**DATA SHOWN:**

- - -

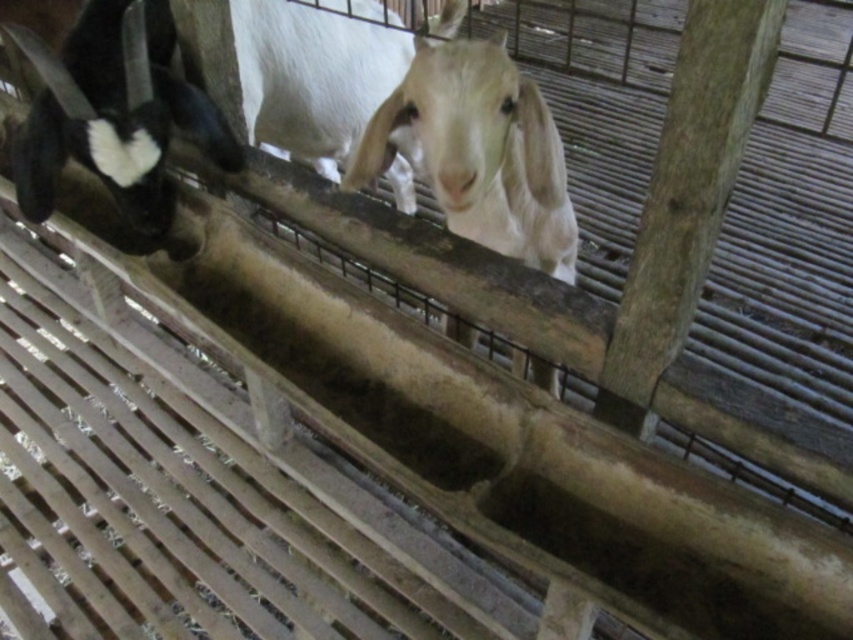
Question: Is white woolen goat at center below white matte goat at upper center?

Choices:
 (A) no
 (B) yes

Answer: (B)

Question: Among these points, which one is nearest to the camera?

Choices:
 (A) (297, 77)
 (B) (172, 100)
 (C) (492, 228)

Answer: (C)

Question: Observing the image, what is the correct spatial positioning of white matte goat at upper center in reference to white matte goat at center?

Choices:
 (A) right
 (B) left

Answer: (B)

Question: Which of these objects is positioned farthest from the white woolen goat at center?

Choices:
 (A) white matte goat at upper center
 (B) white matte goat at center

Answer: (B)

Question: Which point is farther to the camera?

Choices:
 (A) white matte goat at center
 (B) white matte goat at upper center

Answer: (A)

Question: Does white matte goat at upper center lie behind white matte goat at center?

Choices:
 (A) yes
 (B) no

Answer: (B)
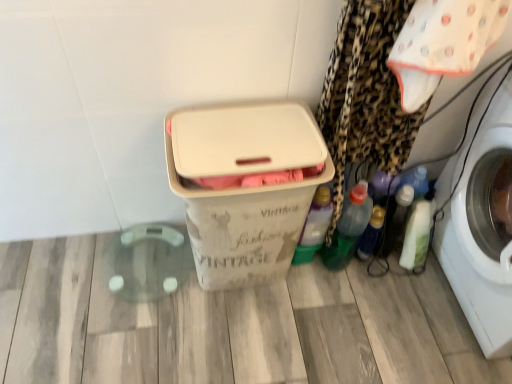
The image size is (512, 384). Identify the location of free spot to the right of green plastic bottle at lower right, marked as the second bottle in a left-to-right arrangement. (381, 281).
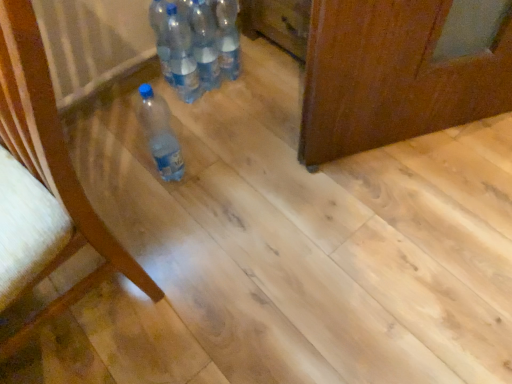
Question: Are translucent plastic bottles at center, which is the 2th bottle in top-to-bottom order, and translucent plastic bottle at center, marked as the 1th bottle in a top-to-bottom arrangement, making contact?

Choices:
 (A) yes
 (B) no

Answer: (A)

Question: Does translucent plastic bottles at center, which is the 2th bottle in top-to-bottom order, have a greater height compared to translucent plastic bottle at center, marked as the 1th bottle in a top-to-bottom arrangement?

Choices:
 (A) no
 (B) yes

Answer: (B)

Question: From the image's perspective, is translucent plastic bottles at center, which is the 2th bottle in top-to-bottom order, on translucent plastic bottle at center, marked as the 1th bottle in a top-to-bottom arrangement?

Choices:
 (A) yes
 (B) no

Answer: (B)

Question: Can you confirm if translucent plastic bottles at center, which is the 2th bottle in top-to-bottom order, is wider than translucent plastic bottle at center, marked as the 1th bottle in a top-to-bottom arrangement?

Choices:
 (A) no
 (B) yes

Answer: (A)

Question: Is translucent plastic bottles at center, the third bottle positioned from the bottom, facing away from translucent plastic bottle at center, the fourth bottle when ordered from bottom to top?

Choices:
 (A) no
 (B) yes

Answer: (A)

Question: Can you confirm if translucent plastic bottles at center, which is the 2th bottle in top-to-bottom order, is positioned to the right of translucent plastic bottle at center, marked as the 1th bottle in a top-to-bottom arrangement?

Choices:
 (A) no
 (B) yes

Answer: (A)

Question: Is translucent plastic bottles at center, the third bottle positioned from the bottom, taller than clear plastic bottle at center, which is counted as the second bottle, starting from the bottom?

Choices:
 (A) no
 (B) yes

Answer: (B)

Question: Is translucent plastic bottles at center, which is the 2th bottle in top-to-bottom order, smaller than clear plastic bottle at center, the 3th bottle viewed from the top?

Choices:
 (A) no
 (B) yes

Answer: (B)

Question: Considering the relative positions of translucent plastic bottles at center, which is the 2th bottle in top-to-bottom order, and clear plastic bottle at center, which is counted as the second bottle, starting from the bottom, in the image provided, is translucent plastic bottles at center, which is the 2th bottle in top-to-bottom order, to the left of clear plastic bottle at center, which is counted as the second bottle, starting from the bottom, from the viewer's perspective?

Choices:
 (A) yes
 (B) no

Answer: (B)

Question: From the image's perspective, is translucent plastic bottles at center, which is the 2th bottle in top-to-bottom order, below clear plastic bottle at center, which is counted as the second bottle, starting from the bottom?

Choices:
 (A) yes
 (B) no

Answer: (B)

Question: Is translucent plastic bottles at center, which is the 2th bottle in top-to-bottom order, to the right of clear plastic bottle at center, the 3th bottle viewed from the top, from the viewer's perspective?

Choices:
 (A) no
 (B) yes

Answer: (B)

Question: Is translucent plastic bottles at center, which is the 2th bottle in top-to-bottom order, surrounding clear plastic bottle at center, which is counted as the second bottle, starting from the bottom?

Choices:
 (A) no
 (B) yes

Answer: (A)

Question: Is matte wood chair at left closer to the viewer compared to clear plastic bottle at center, the 3th bottle viewed from the top?

Choices:
 (A) no
 (B) yes

Answer: (B)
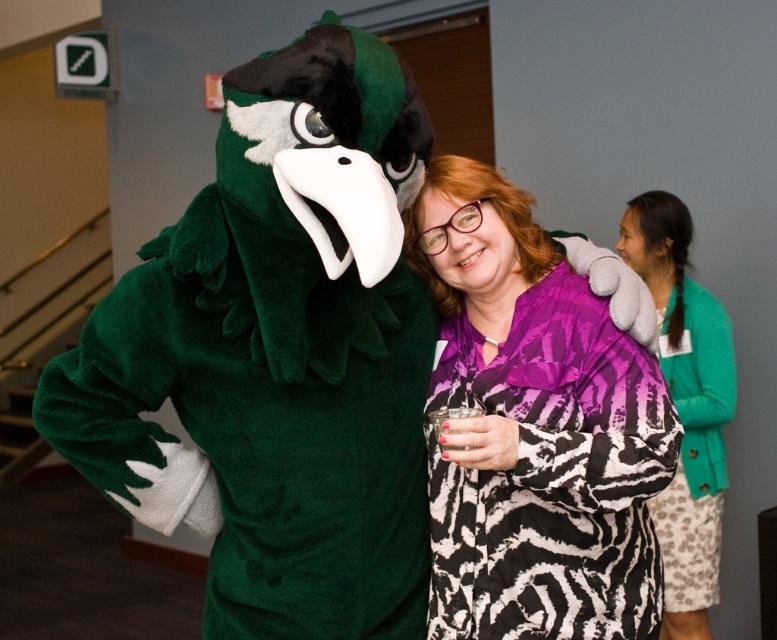
Question: Can you confirm if purple printed shirt at center is wider than green fuzzy sweater at right?

Choices:
 (A) yes
 (B) no

Answer: (A)

Question: In this image, where is purple printed shirt at center located relative to green fuzzy sweater at right?

Choices:
 (A) left
 (B) right

Answer: (A)

Question: Which point is closer to the camera?

Choices:
 (A) (490, 625)
 (B) (674, 260)

Answer: (A)

Question: Does purple printed shirt at center appear on the right side of green fuzzy sweater at right?

Choices:
 (A) no
 (B) yes

Answer: (A)

Question: Which point appears closest to the camera in this image?

Choices:
 (A) (615, 392)
 (B) (640, 196)

Answer: (A)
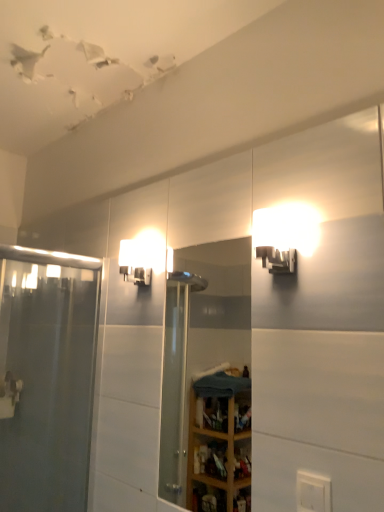
Question: Which direction should I rotate to face matte white sconce at upper center, which is the 2th light fixture in right-to-left order, — up or down?

Choices:
 (A) down
 (B) up

Answer: (A)

Question: Is matte white sconce at upper center, acting as the second light fixture starting from the front, shorter than matte white sconce at upper right, the first light fixture in the right-to-left sequence?

Choices:
 (A) yes
 (B) no

Answer: (A)

Question: From the image's perspective, is matte white sconce at upper center, which is the 1th light fixture from back to front, on matte white sconce at upper right, placed as the 2th light fixture when sorted from left to right?

Choices:
 (A) no
 (B) yes

Answer: (A)

Question: Does matte white sconce at upper center, which ranks as the first light fixture in left-to-right order, appear on the left side of matte white sconce at upper right, the 1th light fixture from the front?

Choices:
 (A) no
 (B) yes

Answer: (B)

Question: Could you tell me if matte white sconce at upper center, which is the 1th light fixture from back to front, is turned towards matte white sconce at upper right, marked as the 2th light fixture in a back-to-front arrangement?

Choices:
 (A) no
 (B) yes

Answer: (A)

Question: Is matte white sconce at upper center, which is the 1th light fixture from back to front, positioned behind matte white sconce at upper right, the 1th light fixture from the front?

Choices:
 (A) no
 (B) yes

Answer: (B)

Question: Is matte white sconce at upper center, which ranks as the first light fixture in left-to-right order, bigger than matte white sconce at upper right, the first light fixture in the right-to-left sequence?

Choices:
 (A) no
 (B) yes

Answer: (A)

Question: Is white plastic electric outlet at lower right positioned far away from matte white sconce at upper right, placed as the 2th light fixture when sorted from left to right?

Choices:
 (A) yes
 (B) no

Answer: (B)

Question: Is white plastic electric outlet at lower right further to the viewer compared to matte white sconce at upper right, the first light fixture in the right-to-left sequence?

Choices:
 (A) no
 (B) yes

Answer: (A)

Question: Is white plastic electric outlet at lower right smaller than matte white sconce at upper right, the 1th light fixture from the front?

Choices:
 (A) no
 (B) yes

Answer: (B)

Question: Does white plastic electric outlet at lower right have a lesser height compared to matte white sconce at upper right, marked as the 2th light fixture in a back-to-front arrangement?

Choices:
 (A) yes
 (B) no

Answer: (B)

Question: From a real-world perspective, is white plastic electric outlet at lower right positioned under matte white sconce at upper right, placed as the 2th light fixture when sorted from left to right, based on gravity?

Choices:
 (A) no
 (B) yes

Answer: (B)

Question: Is white plastic electric outlet at lower right completely or partially outside of matte white sconce at upper right, the first light fixture in the right-to-left sequence?

Choices:
 (A) no
 (B) yes

Answer: (B)

Question: From the image's perspective, is matte white sconce at upper center, acting as the second light fixture starting from the front, on top of clear glass shower door at left?

Choices:
 (A) yes
 (B) no

Answer: (A)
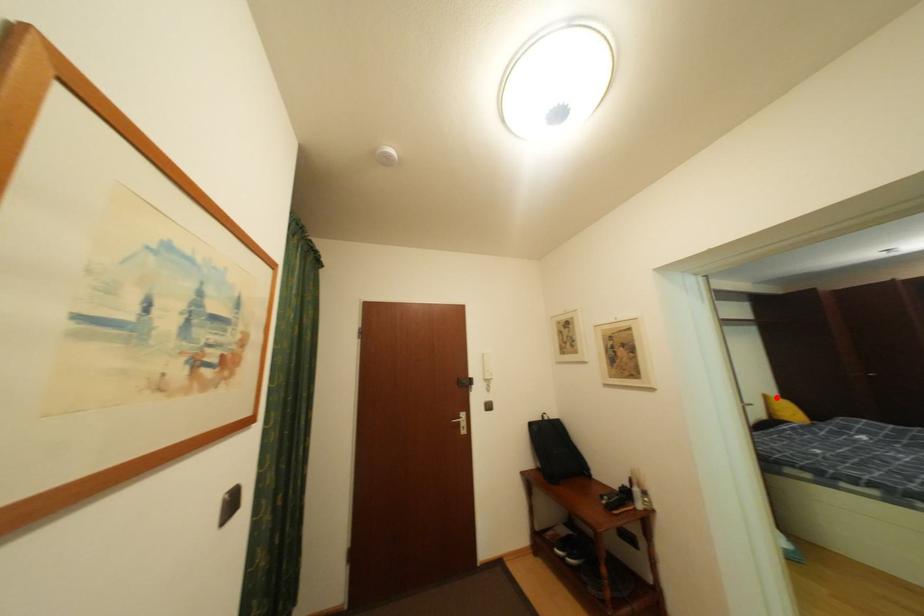
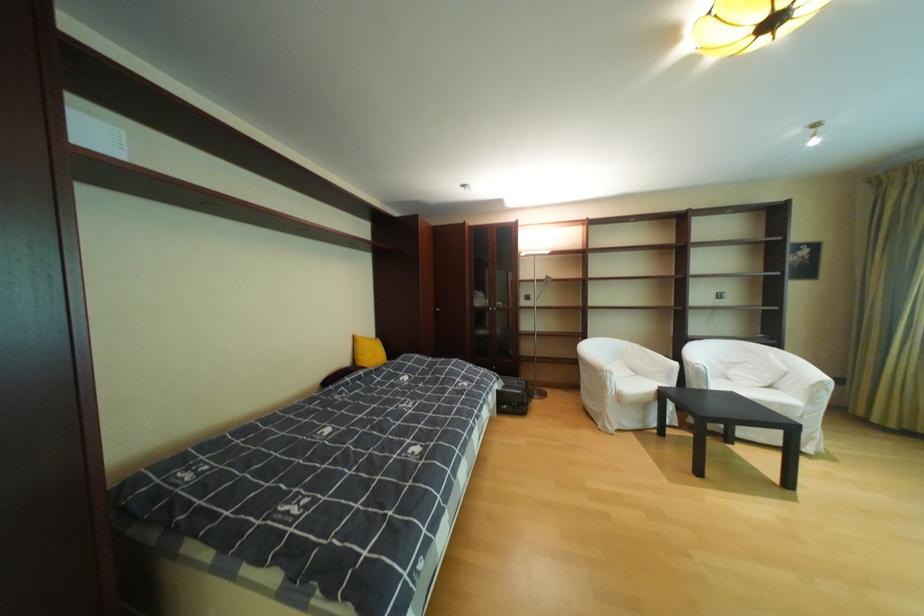
The point at the highlighted location is marked in the first image. Where is the corresponding point in the second image?

(367, 339)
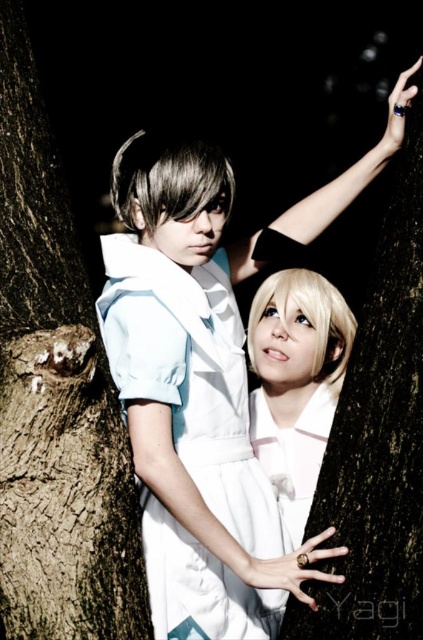
Question: Which point is farther to the camera?

Choices:
 (A) (52, 620)
 (B) (178, 387)

Answer: (B)

Question: Is brown rough tree trunk at left below white satin dress at center?

Choices:
 (A) yes
 (B) no

Answer: (B)

Question: Where is brown rough tree trunk at left located in relation to white satin dress at center in the image?

Choices:
 (A) below
 (B) above

Answer: (B)

Question: Among these points, which one is nearest to the camera?

Choices:
 (A) (216, 376)
 (B) (58, 465)

Answer: (B)

Question: Is the position of brown rough tree trunk at left less distant than that of white satin dress at center?

Choices:
 (A) no
 (B) yes

Answer: (B)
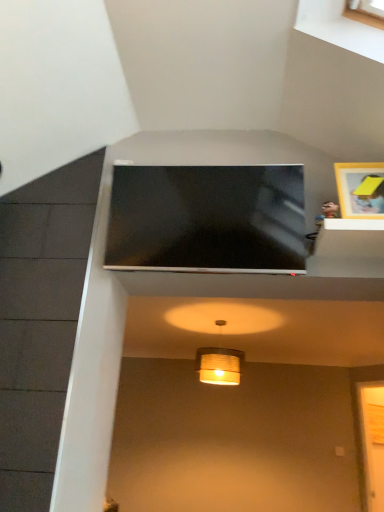
Question: Is matte yellow paper lampshade at center with wooden picture frame at upper right?

Choices:
 (A) no
 (B) yes

Answer: (A)

Question: From a real-world perspective, is matte yellow paper lampshade at center positioned under wooden picture frame at upper right based on gravity?

Choices:
 (A) no
 (B) yes

Answer: (B)

Question: From a real-world perspective, is matte yellow paper lampshade at center over wooden picture frame at upper right?

Choices:
 (A) yes
 (B) no

Answer: (B)

Question: Does matte yellow paper lampshade at center have a lesser height compared to wooden picture frame at upper right?

Choices:
 (A) yes
 (B) no

Answer: (B)

Question: Considering the relative sizes of matte yellow paper lampshade at center and wooden picture frame at upper right in the image provided, is matte yellow paper lampshade at center thinner than wooden picture frame at upper right?

Choices:
 (A) no
 (B) yes

Answer: (A)

Question: Considering the relative positions of matte yellow paper lampshade at center and wooden picture frame at upper right in the image provided, is matte yellow paper lampshade at center to the right of wooden picture frame at upper right from the viewer's perspective?

Choices:
 (A) yes
 (B) no

Answer: (B)

Question: Considering the relative sizes of wooden picture frame at upper right and matte black tv at upper center in the image provided, is wooden picture frame at upper right wider than matte black tv at upper center?

Choices:
 (A) no
 (B) yes

Answer: (A)

Question: Can you confirm if wooden picture frame at upper right is smaller than matte black tv at upper center?

Choices:
 (A) no
 (B) yes

Answer: (B)

Question: Is wooden picture frame at upper right far away from matte black tv at upper center?

Choices:
 (A) no
 (B) yes

Answer: (A)

Question: Is wooden picture frame at upper right positioned with its back to matte black tv at upper center?

Choices:
 (A) no
 (B) yes

Answer: (A)

Question: Is wooden picture frame at upper right beside matte black tv at upper center?

Choices:
 (A) yes
 (B) no

Answer: (B)

Question: Can you confirm if wooden picture frame at upper right is positioned to the left of matte black tv at upper center?

Choices:
 (A) no
 (B) yes

Answer: (A)

Question: Is matte yellow paper lampshade at center bigger than matte black tv at upper center?

Choices:
 (A) no
 (B) yes

Answer: (A)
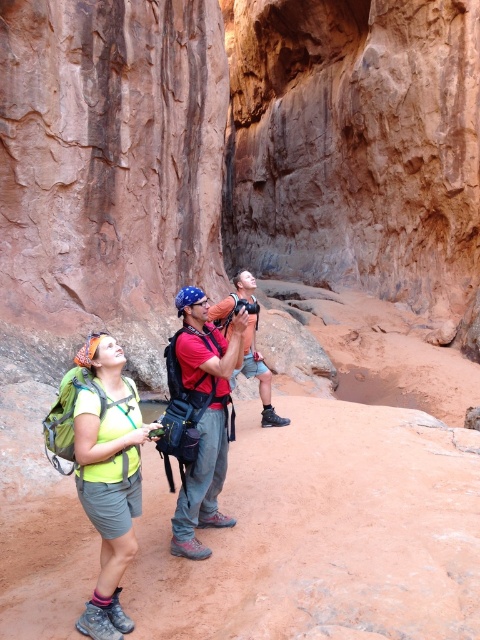
You are a photographer positioned at the entrance of the canyon. You want to take a photo of the matte red shirt at center and the matte orange tank top at center so that both are clearly visible in the frame. Given that your camera has a minimum focus distance of 1 meter, will you be able to capture both subjects without moving closer or farther away?

The matte red shirt at center is 1.31 meters from the matte orange tank top at center. Since the camera requires a minimum focus distance of 1 meter, the 1.31 meters between them exceeds this requirement. Therefore, both subjects can be captured clearly in the frame without adjusting your position.

Looking at this image, you are a photographer trying to capture a photo of the canyon walls. You have a camera on a tripod placed between the neon green fabric backpack at lower left and the matte red shirt at center. Which object is closer to the camera? Please explain your reasoning based on their positions.

The neon green fabric backpack at lower left is closer to the camera because it is positioned below the matte red shirt at center, meaning it is nearer to the camera placed between them.

You are a photographer trying to capture a group photo of the matte red shirt at center and the matte orange tank top at center. Which person should you focus on first if you want to ensure both are in the frame?

You should focus on the matte red shirt at center first because it is positioned under the matte orange tank top at center, so adjusting the camera angle to include both would require ensuring the lower one is framed properly first.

- - -

In the listing, from the line containing "Question: Is the" through the line containing "over wooden picture frame at upper right?", inclusive, swap "lampshade" for "light shade" and reproduce those lines with no other change. Omit the picture markers.

**SOLUTION FOR THIS TASK:**
Question: Is the position of brown rough tree trunk at left less distant than that of white satin dress at center?

Choices:
 (A) no
 (B) yes

Answer: (B)
Question: Is matte yellow paper light shade at center with wooden picture frame at upper right?

Choices:
 (A) no
 (B) yes

Answer: (A)

Question: From a real-world perspective, is matte yellow paper light shade at center positioned under wooden picture frame at upper right based on gravity?

Choices:
 (A) no
 (B) yes

Answer: (B)

Question: From a real-world perspective, is matte yellow paper light shade at center over wooden picture frame at upper right?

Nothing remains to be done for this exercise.